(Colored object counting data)
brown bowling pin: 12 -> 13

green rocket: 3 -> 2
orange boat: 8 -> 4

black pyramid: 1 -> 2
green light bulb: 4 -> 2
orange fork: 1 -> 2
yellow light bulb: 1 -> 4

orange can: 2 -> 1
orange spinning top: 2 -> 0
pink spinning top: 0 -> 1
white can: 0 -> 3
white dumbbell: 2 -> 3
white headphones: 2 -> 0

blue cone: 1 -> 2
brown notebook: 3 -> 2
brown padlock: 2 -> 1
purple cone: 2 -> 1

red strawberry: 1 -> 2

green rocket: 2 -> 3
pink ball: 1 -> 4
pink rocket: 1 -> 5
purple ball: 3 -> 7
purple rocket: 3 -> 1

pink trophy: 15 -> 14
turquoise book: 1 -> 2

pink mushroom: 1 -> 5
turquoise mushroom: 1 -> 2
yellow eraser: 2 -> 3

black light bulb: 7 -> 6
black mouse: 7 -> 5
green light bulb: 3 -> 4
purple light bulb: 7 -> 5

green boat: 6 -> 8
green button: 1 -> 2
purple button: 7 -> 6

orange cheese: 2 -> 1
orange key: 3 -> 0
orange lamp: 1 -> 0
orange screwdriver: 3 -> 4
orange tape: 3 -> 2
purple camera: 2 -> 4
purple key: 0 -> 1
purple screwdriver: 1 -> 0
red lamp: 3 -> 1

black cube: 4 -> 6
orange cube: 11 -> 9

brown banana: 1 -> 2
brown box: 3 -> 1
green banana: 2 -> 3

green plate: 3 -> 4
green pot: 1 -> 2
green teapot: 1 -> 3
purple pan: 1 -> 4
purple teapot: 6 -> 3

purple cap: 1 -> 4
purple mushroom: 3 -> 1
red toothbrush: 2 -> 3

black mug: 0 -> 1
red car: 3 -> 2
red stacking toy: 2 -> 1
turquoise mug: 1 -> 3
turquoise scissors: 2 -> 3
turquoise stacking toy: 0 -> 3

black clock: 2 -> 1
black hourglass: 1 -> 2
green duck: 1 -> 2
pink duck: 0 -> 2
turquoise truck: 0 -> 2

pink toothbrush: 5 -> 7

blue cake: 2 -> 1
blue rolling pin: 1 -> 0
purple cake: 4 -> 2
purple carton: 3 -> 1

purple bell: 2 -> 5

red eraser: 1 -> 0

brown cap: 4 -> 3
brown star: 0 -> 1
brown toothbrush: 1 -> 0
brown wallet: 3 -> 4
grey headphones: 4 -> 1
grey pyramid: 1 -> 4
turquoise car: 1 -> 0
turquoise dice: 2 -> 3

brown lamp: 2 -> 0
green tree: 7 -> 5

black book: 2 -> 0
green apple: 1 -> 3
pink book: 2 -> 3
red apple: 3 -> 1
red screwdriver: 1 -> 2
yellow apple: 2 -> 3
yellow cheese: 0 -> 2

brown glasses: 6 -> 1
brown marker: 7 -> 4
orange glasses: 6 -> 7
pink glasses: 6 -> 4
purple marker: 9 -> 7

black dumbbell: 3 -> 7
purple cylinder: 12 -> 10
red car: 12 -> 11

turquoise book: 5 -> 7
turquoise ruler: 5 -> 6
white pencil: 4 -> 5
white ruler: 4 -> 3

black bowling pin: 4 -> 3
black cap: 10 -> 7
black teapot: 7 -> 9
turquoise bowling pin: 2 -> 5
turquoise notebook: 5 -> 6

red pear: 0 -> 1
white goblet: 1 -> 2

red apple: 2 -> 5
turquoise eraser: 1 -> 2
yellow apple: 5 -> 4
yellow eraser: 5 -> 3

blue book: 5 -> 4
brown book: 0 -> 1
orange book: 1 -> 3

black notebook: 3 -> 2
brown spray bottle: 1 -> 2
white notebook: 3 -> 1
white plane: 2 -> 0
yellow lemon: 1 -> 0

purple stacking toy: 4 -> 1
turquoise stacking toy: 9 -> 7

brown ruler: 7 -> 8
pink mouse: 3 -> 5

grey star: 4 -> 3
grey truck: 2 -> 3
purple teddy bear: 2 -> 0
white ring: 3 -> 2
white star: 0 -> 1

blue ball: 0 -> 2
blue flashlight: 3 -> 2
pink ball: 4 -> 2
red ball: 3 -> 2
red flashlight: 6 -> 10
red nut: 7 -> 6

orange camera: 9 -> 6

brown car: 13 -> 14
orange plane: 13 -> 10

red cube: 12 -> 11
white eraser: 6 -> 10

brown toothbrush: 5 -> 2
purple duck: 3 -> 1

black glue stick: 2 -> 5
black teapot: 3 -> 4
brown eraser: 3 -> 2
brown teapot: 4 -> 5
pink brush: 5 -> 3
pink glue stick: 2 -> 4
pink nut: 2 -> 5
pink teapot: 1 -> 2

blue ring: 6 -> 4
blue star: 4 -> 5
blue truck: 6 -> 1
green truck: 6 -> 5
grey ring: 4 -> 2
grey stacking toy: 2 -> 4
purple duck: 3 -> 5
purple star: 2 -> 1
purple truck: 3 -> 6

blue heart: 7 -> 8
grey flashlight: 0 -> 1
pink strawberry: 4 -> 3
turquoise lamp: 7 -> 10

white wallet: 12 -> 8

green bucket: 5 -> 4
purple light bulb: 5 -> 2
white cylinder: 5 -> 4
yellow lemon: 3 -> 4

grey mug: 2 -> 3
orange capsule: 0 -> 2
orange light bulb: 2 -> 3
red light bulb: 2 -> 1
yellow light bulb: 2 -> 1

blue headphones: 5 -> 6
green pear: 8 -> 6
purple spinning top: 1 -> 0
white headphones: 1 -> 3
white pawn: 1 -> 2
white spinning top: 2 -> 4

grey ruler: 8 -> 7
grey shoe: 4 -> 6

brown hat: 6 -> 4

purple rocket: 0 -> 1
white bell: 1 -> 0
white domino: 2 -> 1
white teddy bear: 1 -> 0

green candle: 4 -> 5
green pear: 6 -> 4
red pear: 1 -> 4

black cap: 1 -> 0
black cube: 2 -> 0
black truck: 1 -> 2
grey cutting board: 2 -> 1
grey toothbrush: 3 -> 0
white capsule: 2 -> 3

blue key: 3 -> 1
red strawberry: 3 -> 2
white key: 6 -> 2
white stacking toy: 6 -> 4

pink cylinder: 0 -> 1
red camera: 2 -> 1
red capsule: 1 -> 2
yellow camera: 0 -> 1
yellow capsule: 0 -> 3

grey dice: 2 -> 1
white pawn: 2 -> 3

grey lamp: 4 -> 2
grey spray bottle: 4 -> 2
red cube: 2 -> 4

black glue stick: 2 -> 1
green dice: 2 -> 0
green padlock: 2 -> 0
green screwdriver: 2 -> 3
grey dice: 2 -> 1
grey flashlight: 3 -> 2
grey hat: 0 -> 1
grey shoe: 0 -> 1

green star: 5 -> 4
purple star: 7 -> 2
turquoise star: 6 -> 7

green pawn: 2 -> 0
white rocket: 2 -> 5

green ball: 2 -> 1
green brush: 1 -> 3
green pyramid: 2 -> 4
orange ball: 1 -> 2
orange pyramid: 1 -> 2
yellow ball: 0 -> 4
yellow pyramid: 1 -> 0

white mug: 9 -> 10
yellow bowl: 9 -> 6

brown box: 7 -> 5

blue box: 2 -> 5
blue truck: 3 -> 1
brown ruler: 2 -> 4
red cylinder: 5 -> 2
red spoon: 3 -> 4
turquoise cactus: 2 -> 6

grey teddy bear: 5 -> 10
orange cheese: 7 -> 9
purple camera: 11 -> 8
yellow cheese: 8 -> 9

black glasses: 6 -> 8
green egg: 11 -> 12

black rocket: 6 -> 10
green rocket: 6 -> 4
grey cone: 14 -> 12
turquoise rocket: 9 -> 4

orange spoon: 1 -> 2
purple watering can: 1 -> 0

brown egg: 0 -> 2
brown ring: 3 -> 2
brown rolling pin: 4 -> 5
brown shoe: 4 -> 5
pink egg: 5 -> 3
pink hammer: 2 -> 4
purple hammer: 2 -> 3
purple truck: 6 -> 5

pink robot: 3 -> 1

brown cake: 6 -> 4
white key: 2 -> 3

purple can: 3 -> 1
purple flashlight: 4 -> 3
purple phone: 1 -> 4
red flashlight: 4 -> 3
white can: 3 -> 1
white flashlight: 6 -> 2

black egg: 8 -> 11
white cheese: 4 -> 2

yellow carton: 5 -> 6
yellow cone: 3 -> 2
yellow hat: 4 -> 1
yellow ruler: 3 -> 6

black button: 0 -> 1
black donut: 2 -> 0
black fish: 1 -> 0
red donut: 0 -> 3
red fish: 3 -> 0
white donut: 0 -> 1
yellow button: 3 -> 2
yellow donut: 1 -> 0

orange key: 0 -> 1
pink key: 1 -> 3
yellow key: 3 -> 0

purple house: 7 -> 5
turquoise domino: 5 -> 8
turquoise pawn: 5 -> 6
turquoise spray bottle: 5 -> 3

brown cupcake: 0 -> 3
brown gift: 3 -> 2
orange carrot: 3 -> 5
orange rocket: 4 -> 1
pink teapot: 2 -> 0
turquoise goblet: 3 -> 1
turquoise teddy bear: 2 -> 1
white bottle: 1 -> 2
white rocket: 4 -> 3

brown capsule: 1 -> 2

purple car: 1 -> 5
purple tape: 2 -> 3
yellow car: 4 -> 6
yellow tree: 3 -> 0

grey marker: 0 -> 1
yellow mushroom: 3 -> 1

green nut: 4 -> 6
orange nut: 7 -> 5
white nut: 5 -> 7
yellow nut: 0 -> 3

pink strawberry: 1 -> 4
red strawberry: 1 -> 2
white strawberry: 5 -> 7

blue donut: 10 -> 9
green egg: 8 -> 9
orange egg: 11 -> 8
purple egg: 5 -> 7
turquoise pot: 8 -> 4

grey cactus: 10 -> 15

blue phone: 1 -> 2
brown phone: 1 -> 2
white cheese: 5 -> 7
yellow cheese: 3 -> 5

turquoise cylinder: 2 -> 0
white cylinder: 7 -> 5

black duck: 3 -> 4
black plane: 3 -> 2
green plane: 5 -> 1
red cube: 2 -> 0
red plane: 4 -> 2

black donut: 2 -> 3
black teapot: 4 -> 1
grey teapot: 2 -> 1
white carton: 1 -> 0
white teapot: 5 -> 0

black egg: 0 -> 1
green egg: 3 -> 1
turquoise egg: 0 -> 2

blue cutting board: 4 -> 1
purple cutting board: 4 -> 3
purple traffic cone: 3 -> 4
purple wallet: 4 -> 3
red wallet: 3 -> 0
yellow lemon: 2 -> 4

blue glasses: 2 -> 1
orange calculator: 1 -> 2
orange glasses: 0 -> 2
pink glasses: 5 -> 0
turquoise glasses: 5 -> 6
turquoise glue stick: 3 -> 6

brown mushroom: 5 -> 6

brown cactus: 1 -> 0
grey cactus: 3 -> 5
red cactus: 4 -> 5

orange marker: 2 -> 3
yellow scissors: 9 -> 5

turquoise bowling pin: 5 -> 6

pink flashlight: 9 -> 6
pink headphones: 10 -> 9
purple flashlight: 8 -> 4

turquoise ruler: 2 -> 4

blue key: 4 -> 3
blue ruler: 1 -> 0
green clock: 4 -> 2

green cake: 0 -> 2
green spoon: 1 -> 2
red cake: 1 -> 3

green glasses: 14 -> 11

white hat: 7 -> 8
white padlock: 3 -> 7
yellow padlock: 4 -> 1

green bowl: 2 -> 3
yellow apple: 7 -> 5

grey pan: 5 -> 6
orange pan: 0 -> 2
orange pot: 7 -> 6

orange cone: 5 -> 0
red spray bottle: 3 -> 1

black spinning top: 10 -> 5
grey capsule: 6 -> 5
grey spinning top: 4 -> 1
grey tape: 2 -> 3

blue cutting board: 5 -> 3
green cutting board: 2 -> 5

- EXERCISE BRIEF:
Search the data above for the word "rolling" and show every line that has it.

- OUTPUT:
blue rolling pin: 1 -> 0
brown rolling pin: 4 -> 5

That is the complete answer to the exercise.